#### [ASSIGNMENT]
Please quote exactly the lines below from the line containing "in_second: [344, 258, 74, 71]" to the line containing "now: blue wine glass", both lines included, and nothing else.
START SUPPLIED INFORMATION
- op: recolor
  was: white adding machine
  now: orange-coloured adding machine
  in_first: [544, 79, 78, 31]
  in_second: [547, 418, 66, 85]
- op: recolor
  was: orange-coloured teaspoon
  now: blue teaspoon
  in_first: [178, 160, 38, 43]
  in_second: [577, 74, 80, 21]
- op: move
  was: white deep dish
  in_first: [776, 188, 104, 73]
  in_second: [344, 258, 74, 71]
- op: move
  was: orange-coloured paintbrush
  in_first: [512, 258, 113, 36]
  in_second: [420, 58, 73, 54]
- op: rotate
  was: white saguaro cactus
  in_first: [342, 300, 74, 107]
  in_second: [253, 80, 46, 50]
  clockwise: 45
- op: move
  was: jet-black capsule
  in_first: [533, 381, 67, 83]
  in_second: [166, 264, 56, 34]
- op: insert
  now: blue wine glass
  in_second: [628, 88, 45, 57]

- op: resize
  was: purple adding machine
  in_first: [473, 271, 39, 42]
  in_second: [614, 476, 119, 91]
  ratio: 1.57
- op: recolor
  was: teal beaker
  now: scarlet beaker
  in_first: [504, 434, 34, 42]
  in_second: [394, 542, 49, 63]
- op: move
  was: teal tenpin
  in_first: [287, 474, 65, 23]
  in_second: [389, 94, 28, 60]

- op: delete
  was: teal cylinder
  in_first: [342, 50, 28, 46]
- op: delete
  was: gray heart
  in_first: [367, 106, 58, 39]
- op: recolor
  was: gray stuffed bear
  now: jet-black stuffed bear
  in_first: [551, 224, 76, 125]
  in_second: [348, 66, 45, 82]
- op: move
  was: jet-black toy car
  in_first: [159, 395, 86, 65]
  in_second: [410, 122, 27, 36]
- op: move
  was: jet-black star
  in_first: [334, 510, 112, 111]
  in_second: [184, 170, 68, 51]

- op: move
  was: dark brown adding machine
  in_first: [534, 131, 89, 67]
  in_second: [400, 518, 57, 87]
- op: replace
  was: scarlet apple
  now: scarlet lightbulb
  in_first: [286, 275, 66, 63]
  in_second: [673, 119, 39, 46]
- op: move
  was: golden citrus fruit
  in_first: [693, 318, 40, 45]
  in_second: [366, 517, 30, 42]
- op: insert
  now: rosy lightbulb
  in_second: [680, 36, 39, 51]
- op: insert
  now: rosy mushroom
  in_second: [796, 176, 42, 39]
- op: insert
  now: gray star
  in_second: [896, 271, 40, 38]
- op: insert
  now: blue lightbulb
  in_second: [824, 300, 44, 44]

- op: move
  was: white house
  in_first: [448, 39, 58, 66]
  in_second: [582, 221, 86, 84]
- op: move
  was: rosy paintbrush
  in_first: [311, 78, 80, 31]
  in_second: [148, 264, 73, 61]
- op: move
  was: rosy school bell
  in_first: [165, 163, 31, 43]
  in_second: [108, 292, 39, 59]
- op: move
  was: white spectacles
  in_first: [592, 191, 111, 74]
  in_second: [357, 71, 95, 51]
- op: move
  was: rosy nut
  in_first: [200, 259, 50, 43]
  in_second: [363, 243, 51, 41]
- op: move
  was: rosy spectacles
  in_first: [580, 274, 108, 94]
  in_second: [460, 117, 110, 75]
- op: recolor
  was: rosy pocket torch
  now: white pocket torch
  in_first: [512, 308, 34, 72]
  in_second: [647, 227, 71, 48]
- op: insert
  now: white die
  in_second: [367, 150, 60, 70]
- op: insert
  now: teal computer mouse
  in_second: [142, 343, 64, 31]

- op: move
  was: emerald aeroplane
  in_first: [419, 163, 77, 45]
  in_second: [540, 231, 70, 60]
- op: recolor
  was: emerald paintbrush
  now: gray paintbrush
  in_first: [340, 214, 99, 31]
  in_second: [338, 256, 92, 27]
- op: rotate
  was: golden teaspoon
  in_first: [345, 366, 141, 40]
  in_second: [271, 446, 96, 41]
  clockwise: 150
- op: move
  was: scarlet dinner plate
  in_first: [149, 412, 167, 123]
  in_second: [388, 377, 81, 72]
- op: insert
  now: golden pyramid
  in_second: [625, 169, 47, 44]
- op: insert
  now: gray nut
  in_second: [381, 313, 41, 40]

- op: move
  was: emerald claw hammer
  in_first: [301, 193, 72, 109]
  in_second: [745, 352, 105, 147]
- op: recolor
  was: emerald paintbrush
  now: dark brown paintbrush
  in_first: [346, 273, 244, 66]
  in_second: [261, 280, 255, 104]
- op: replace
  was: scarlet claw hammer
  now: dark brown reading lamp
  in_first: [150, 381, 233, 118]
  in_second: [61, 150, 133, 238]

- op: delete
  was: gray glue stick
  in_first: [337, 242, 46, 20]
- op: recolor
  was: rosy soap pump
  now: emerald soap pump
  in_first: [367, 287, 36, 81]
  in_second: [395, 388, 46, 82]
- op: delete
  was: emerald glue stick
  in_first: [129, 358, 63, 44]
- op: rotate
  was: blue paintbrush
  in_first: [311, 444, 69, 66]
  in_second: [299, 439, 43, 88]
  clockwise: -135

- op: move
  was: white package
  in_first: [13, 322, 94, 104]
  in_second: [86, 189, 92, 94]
END SUPPLIED INFORMATION
#### [ANSWER SECTION]
  in_second: [344, 258, 74, 71]
- op: move
  was: orange-coloured paintbrush
  in_first: [512, 258, 113, 36]
  in_second: [420, 58, 73, 54]
- op: rotate
  was: white saguaro cactus
  in_first: [342, 300, 74, 107]
  in_second: [253, 80, 46, 50]
  clockwise: 45
- op: move
  was: jet-black capsule
  in_first: [533, 381, 67, 83]
  in_second: [166, 264, 56, 34]
- op: insert
  now: blue wine glass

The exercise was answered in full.